Directions for this task → Find the line with "D2: LED white" and the line with "TP1: none -> test point (VTH)" in the entries below; output exactly those two lines, every line between them, and no others.

Data to use →
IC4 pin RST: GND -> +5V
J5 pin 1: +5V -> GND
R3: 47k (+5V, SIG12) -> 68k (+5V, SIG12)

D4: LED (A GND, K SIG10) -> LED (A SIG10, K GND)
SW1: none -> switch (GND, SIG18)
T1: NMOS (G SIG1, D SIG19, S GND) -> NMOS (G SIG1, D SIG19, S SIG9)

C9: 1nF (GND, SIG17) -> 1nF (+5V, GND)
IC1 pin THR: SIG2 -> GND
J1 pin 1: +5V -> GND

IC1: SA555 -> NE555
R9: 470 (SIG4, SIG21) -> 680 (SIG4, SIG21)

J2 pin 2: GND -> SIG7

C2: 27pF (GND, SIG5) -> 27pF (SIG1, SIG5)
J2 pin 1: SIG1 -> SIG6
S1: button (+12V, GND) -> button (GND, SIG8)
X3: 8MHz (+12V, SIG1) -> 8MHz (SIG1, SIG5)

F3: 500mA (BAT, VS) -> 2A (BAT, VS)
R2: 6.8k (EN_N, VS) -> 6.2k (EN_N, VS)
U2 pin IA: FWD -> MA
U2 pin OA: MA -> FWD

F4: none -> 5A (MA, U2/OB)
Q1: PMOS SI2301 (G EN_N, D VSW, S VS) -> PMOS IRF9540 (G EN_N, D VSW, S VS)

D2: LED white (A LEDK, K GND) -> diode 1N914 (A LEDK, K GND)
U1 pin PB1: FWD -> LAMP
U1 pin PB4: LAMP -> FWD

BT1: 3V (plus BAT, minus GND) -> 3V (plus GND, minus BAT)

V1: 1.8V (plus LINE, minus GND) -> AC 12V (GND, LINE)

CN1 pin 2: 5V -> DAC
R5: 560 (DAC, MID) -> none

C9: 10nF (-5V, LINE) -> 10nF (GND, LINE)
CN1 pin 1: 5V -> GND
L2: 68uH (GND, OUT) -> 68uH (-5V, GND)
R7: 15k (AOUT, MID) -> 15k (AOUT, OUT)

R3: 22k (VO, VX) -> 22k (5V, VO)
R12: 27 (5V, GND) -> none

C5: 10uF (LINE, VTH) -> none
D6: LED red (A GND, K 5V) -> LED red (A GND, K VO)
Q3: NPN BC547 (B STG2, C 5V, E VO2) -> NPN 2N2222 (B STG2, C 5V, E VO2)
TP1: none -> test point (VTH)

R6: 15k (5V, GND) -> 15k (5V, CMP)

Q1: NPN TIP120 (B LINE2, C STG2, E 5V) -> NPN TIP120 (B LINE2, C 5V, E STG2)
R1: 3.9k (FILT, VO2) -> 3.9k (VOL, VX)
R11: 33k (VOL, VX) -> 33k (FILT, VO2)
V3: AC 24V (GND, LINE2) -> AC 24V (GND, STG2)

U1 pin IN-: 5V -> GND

Reply to the task →
D2: LED white (A LEDK, K GND) -> diode 1N914 (A LEDK, K GND)
U1 pin PB1: FWD -> LAMP
U1 pin PB4: LAMP -> FWD

BT1: 3V (plus BAT, minus GND) -> 3V (plus GND, minus BAT)

V1: 1.8V (plus LINE, minus GND) -> AC 12V (GND, LINE)

CN1 pin 2: 5V -> DAC
R5: 560 (DAC, MID) -> none

C9: 10nF (-5V, LINE) -> 10nF (GND, LINE)
CN1 pin 1: 5V -> GND
L2: 68uH (GND, OUT) -> 68uH (-5V, GND)
R7: 15k (AOUT, MID) -> 15k (AOUT, OUT)

R3: 22k (VO, VX) -> 22k (5V, VO)
R12: 27 (5V, GND) -> none

C5: 10uF (LINE, VTH) -> none
D6: LED red (A GND, K 5V) -> LED red (A GND, K VO)
Q3: NPN BC547 (B STG2, C 5V, E VO2) -> NPN 2N2222 (B STG2, C 5V, E VO2)
TP1: none -> test point (VTH)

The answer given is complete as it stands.